Instructions for the task — Among the entries, which lines carry the string "orange"? Copy every one.

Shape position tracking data

####################

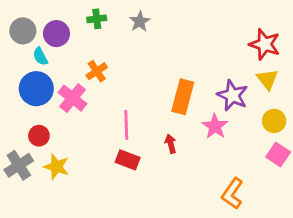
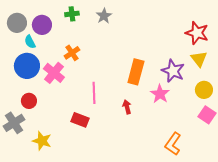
red rectangle: (128, 160) -> (80, 120), moved
yellow star: (56, 167) -> (42, 141), moved

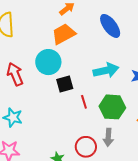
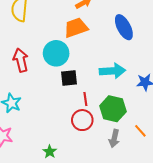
gray arrow: (108, 137) -> (114, 138), moved
red circle: (86, 147) -> (82, 120), moved

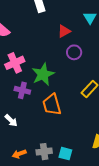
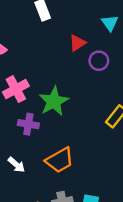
purple circle: (74, 52) -> (99, 61), moved
orange trapezoid: (52, 105) -> (60, 160), moved, turned -100

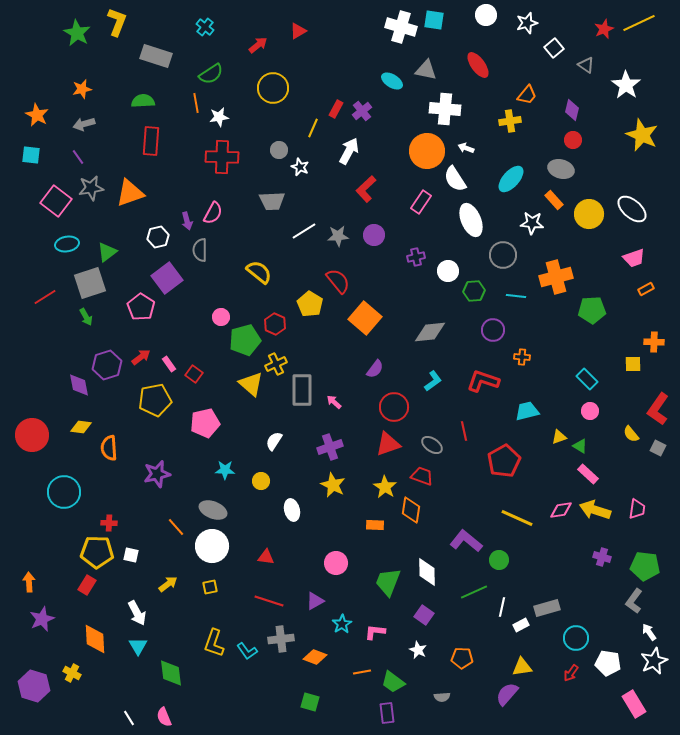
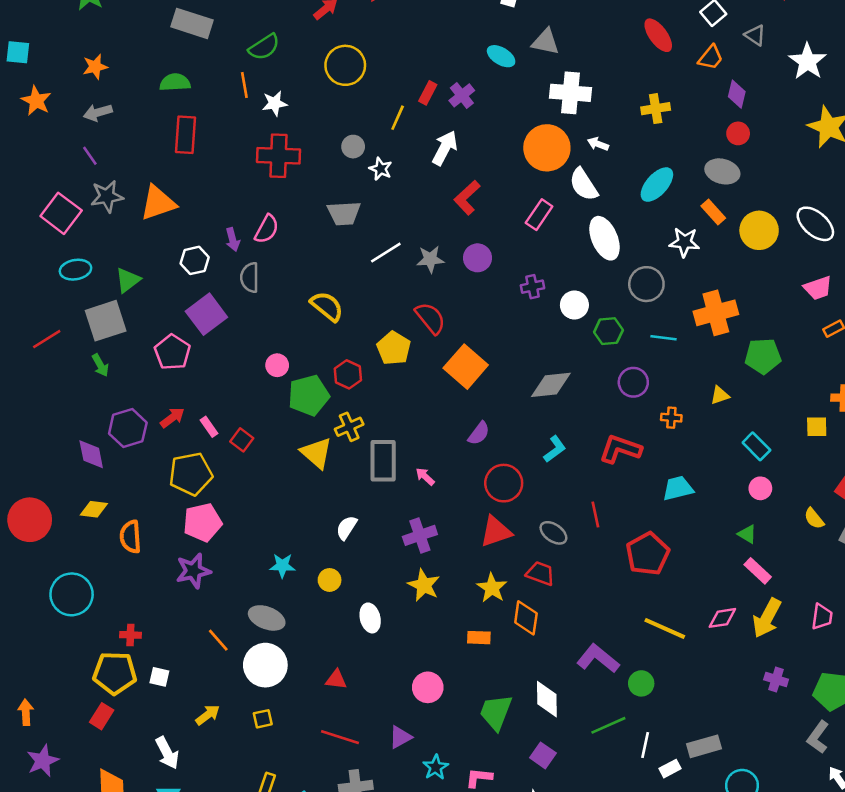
red ellipse: (478, 65) -> (658, 35), moved
orange trapezoid: (527, 95) -> (711, 57), moved
cyan square: (31, 155) -> (18, 52), moved
pink pentagon: (205, 423) -> (203, 522), moved
yellow triangle: (559, 437) -> (720, 395), moved
yellow arrow: (595, 510) -> (767, 618), turned -80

####################

Your solution —
orange trapezoid: (52, 105) -> (60, 160), moved, turned -100
orange trapezoid: (527, 95) -> (711, 57), moved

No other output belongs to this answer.